§ **Exercise prompt**
Reproduce all the entries below, substituting "campus bookstore" for every occurrence of "Science Gallery store" and leaving everything else unchanged.

§ **Items**

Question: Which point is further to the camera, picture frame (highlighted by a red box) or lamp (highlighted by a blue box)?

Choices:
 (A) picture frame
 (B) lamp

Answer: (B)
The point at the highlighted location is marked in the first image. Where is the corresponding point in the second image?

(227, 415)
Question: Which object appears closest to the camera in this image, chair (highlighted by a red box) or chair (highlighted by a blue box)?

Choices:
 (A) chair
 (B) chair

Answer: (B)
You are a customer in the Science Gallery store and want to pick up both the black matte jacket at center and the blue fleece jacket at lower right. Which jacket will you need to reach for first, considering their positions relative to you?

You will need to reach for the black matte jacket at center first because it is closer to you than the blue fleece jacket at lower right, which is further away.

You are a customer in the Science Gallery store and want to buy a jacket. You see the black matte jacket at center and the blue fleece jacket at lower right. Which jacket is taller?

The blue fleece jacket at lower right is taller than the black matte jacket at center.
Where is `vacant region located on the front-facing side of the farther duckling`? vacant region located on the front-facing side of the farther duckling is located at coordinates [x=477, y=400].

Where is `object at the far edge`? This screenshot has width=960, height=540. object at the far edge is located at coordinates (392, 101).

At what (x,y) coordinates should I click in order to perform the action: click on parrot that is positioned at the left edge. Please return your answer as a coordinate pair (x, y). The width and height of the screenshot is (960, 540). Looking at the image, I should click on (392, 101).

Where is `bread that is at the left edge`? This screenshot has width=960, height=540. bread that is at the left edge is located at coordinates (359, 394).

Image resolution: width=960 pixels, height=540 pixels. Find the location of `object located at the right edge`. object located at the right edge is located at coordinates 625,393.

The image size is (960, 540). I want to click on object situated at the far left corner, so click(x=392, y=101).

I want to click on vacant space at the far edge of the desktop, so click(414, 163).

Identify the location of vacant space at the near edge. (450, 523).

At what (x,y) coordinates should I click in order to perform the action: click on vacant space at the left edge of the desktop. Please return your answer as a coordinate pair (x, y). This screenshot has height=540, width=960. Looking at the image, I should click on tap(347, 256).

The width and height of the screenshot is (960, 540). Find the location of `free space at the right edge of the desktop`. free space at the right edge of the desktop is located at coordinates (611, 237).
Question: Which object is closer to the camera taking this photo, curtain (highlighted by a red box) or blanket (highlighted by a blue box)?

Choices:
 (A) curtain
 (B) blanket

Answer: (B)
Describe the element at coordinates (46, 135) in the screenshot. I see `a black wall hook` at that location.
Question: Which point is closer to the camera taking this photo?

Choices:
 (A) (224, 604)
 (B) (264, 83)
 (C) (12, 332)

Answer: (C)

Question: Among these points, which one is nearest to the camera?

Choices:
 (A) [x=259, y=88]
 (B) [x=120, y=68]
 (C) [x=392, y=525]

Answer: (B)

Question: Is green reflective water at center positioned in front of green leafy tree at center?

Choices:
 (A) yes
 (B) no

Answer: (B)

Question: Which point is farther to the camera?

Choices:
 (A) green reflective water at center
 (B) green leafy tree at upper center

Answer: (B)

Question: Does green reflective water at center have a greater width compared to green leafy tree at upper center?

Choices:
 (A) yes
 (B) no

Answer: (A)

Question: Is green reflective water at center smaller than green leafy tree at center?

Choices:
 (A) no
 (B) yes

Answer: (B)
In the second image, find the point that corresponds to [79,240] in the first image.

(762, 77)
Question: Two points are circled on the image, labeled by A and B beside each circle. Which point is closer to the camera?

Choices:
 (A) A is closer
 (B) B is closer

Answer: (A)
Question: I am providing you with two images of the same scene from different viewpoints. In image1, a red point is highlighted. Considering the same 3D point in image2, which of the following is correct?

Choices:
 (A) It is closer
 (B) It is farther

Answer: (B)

§ **The output**
Question: Which point is further to the camera, picture frame (highlighted by a red box) or lamp (highlighted by a blue box)?

Choices:
 (A) picture frame
 (B) lamp

Answer: (B)
The point at the highlighted location is marked in the first image. Where is the corresponding point in the second image?

(227, 415)
Question: Which object appears closest to the camera in this image, chair (highlighted by a red box) or chair (highlighted by a blue box)?

Choices:
 (A) chair
 (B) chair

Answer: (B)
You are a customer in the campus bookstore and want to pick up both the black matte jacket at center and the blue fleece jacket at lower right. Which jacket will you need to reach for first, considering their positions relative to you?

You will need to reach for the black matte jacket at center first because it is closer to you than the blue fleece jacket at lower right, which is further away.

You are a customer in the campus bookstore and want to buy a jacket. You see the black matte jacket at center and the blue fleece jacket at lower right. Which jacket is taller?

The blue fleece jacket at lower right is taller than the black matte jacket at center.
Where is `vacant region located on the front-facing side of the farther duckling`? vacant region located on the front-facing side of the farther duckling is located at coordinates [x=477, y=400].

Where is `object at the far edge`? This screenshot has width=960, height=540. object at the far edge is located at coordinates (392, 101).

At what (x,y) coordinates should I click in order to perform the action: click on parrot that is positioned at the left edge. Please return your answer as a coordinate pair (x, y). The width and height of the screenshot is (960, 540). Looking at the image, I should click on (392, 101).

Where is `bread that is at the left edge`? This screenshot has width=960, height=540. bread that is at the left edge is located at coordinates (359, 394).

Image resolution: width=960 pixels, height=540 pixels. Find the location of `object located at the right edge`. object located at the right edge is located at coordinates 625,393.

The image size is (960, 540). I want to click on object situated at the far left corner, so click(x=392, y=101).

I want to click on vacant space at the far edge of the desktop, so click(414, 163).

Identify the location of vacant space at the near edge. (450, 523).

At what (x,y) coordinates should I click in order to perform the action: click on vacant space at the left edge of the desktop. Please return your answer as a coordinate pair (x, y). This screenshot has height=540, width=960. Looking at the image, I should click on tap(347, 256).

The width and height of the screenshot is (960, 540). Find the location of `free space at the right edge of the desktop`. free space at the right edge of the desktop is located at coordinates (611, 237).
Question: Which object is closer to the camera taking this photo, curtain (highlighted by a red box) or blanket (highlighted by a blue box)?

Choices:
 (A) curtain
 (B) blanket

Answer: (B)
Describe the element at coordinates (46, 135) in the screenshot. I see `a black wall hook` at that location.
Question: Which point is closer to the camera taking this photo?

Choices:
 (A) (224, 604)
 (B) (264, 83)
 (C) (12, 332)

Answer: (C)

Question: Among these points, which one is nearest to the camera?

Choices:
 (A) [x=259, y=88]
 (B) [x=120, y=68]
 (C) [x=392, y=525]

Answer: (B)

Question: Is green reflective water at center positioned in front of green leafy tree at center?

Choices:
 (A) yes
 (B) no

Answer: (B)

Question: Which point is farther to the camera?

Choices:
 (A) green reflective water at center
 (B) green leafy tree at upper center

Answer: (B)

Question: Does green reflective water at center have a greater width compared to green leafy tree at upper center?

Choices:
 (A) yes
 (B) no

Answer: (A)

Question: Is green reflective water at center smaller than green leafy tree at center?

Choices:
 (A) no
 (B) yes

Answer: (B)
In the second image, find the point that corresponds to [79,240] in the first image.

(762, 77)
Question: Two points are circled on the image, labeled by A and B beside each circle. Which point is closer to the camera?

Choices:
 (A) A is closer
 (B) B is closer

Answer: (A)
Question: I am providing you with two images of the same scene from different viewpoints. In image1, a red point is highlighted. Considering the same 3D point in image2, which of the following is correct?

Choices:
 (A) It is closer
 (B) It is farther

Answer: (B)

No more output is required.